*Problem details*
Your task is to transcribe each record exactly and to omit every image.
★ ★ ★ ★ ★ ★ ★
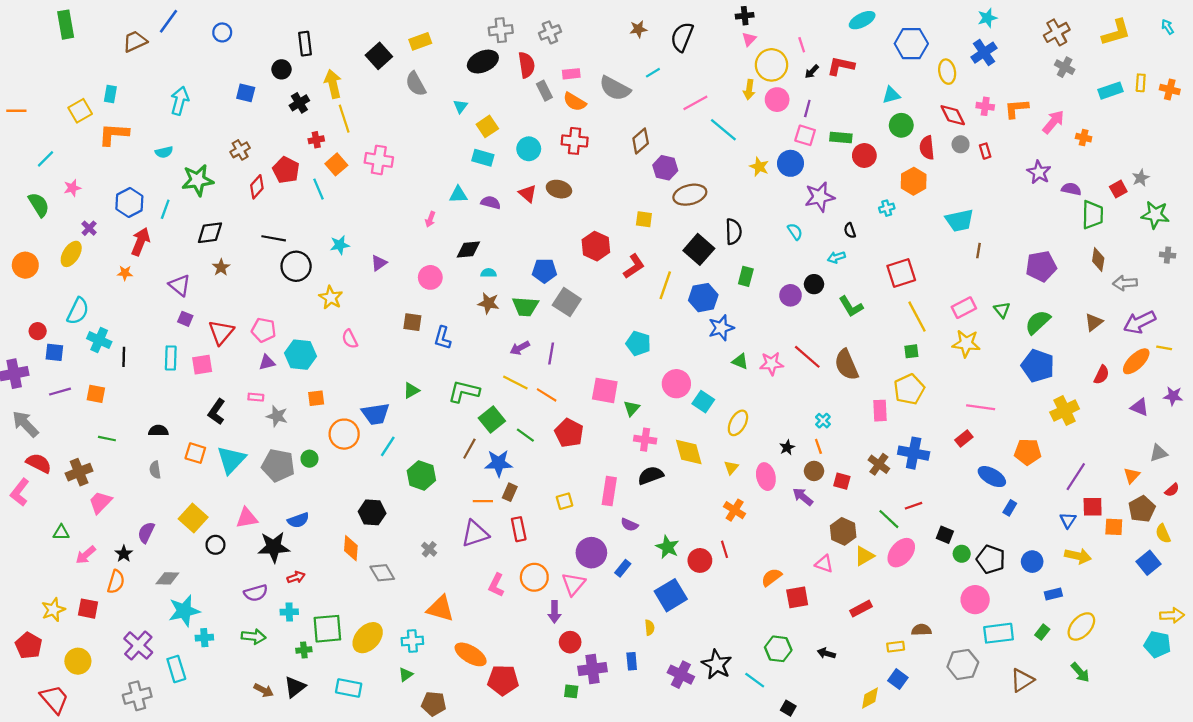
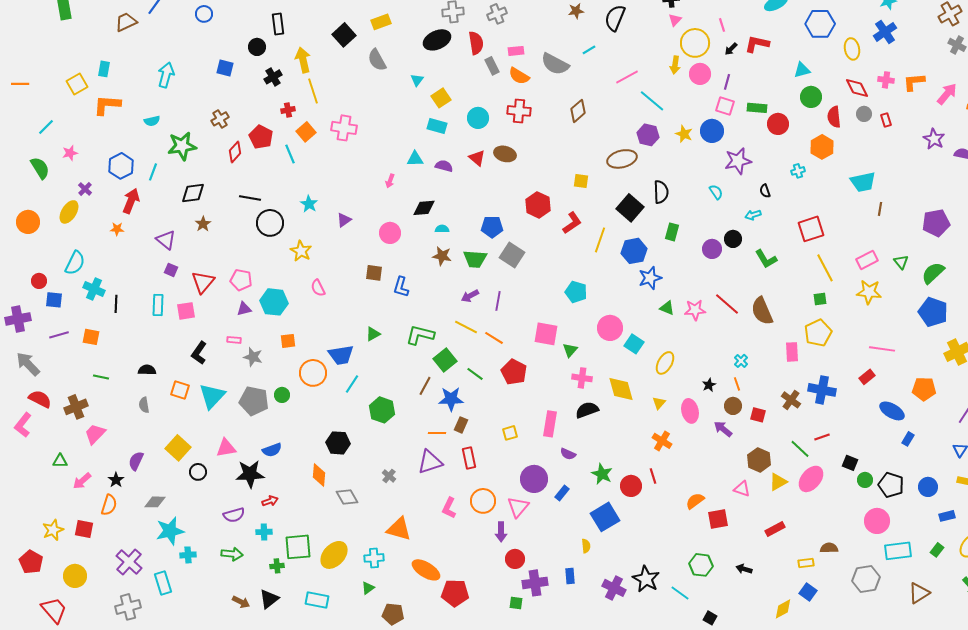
purple hexagon: (665, 168) -> (648, 135), moved
cyan star: (340, 245) -> (309, 204), turned -30

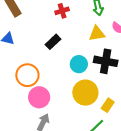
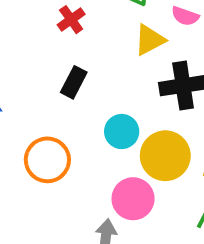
cyan circle: (79, 64) -> (122, 132), moved
pink circle: (39, 97) -> (133, 199), moved

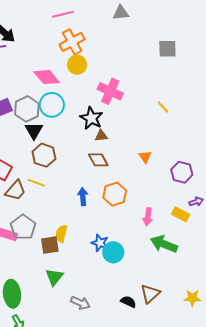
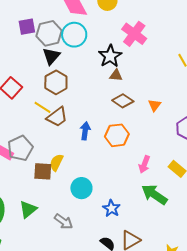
brown diamond: (98, 160) -> (123, 101), moved, turned -40
brown trapezoid: (15, 191) -> (57, 117), moved
blue star: (100, 243) -> (111, 208), moved
cyan circle: (113, 252) -> (81, 188), moved
green triangle: (54, 277) -> (28, 209), moved
gray arrow: (80, 303) -> (64, 222), moved

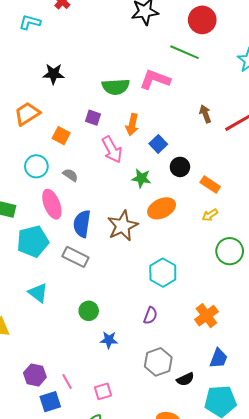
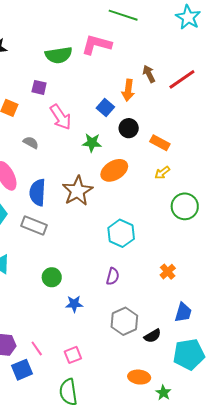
orange arrow: (132, 125) -> (128, 90), moved
gray semicircle: (70, 175) -> (31, 143), moved
orange cross: (206, 316) -> (168, 272), size x0.7

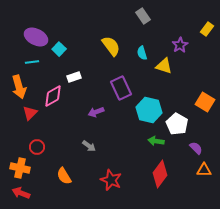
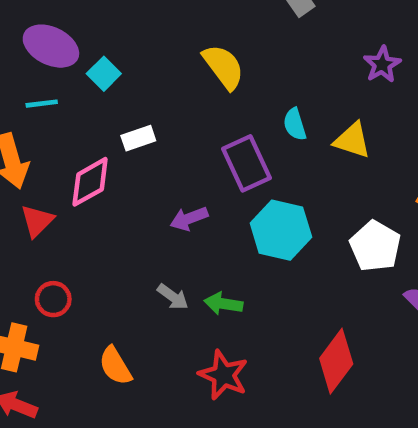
cyan semicircle: (142, 53) -> (295, 124), moved
yellow triangle: (164, 66) -> (352, 140), moved
cyan hexagon: (149, 110) -> (281, 230), moved
green arrow: (156, 141) -> (223, 304), moved

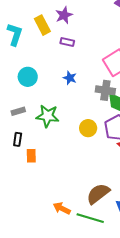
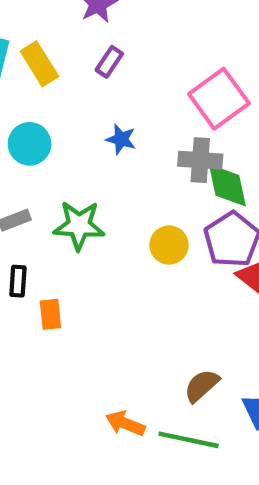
yellow rectangle: (42, 25) -> (39, 64), moved
purple rectangle: (67, 42) -> (109, 62), turned -64
brown semicircle: (98, 194) -> (202, 386), size x0.7

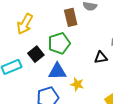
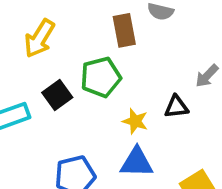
★ ★ ★ ★ ★ ★ ★
*Problem solution*
purple hexagon: (665, 168) -> (648, 135), moved
cyan star: (340, 245) -> (309, 204), turned -30

cyan circle: (79, 64) -> (122, 132), moved
pink circle: (39, 97) -> (133, 199), moved

brown diamond: (98, 160) -> (123, 101), moved, turned -40
brown trapezoid: (15, 191) -> (57, 117), moved
blue star: (100, 243) -> (111, 208), moved
cyan circle: (113, 252) -> (81, 188), moved
green triangle: (54, 277) -> (28, 209), moved
gray arrow: (80, 303) -> (64, 222), moved

orange arrow: (132, 125) -> (128, 90), moved
gray semicircle: (70, 175) -> (31, 143), moved
orange cross: (206, 316) -> (168, 272), size x0.7

cyan semicircle: (142, 53) -> (295, 124), moved
yellow triangle: (164, 66) -> (352, 140), moved
cyan hexagon: (149, 110) -> (281, 230), moved
green arrow: (156, 141) -> (223, 304), moved

yellow rectangle: (42, 25) -> (39, 64), moved
purple rectangle: (67, 42) -> (109, 62), turned -64
brown semicircle: (98, 194) -> (202, 386), size x0.7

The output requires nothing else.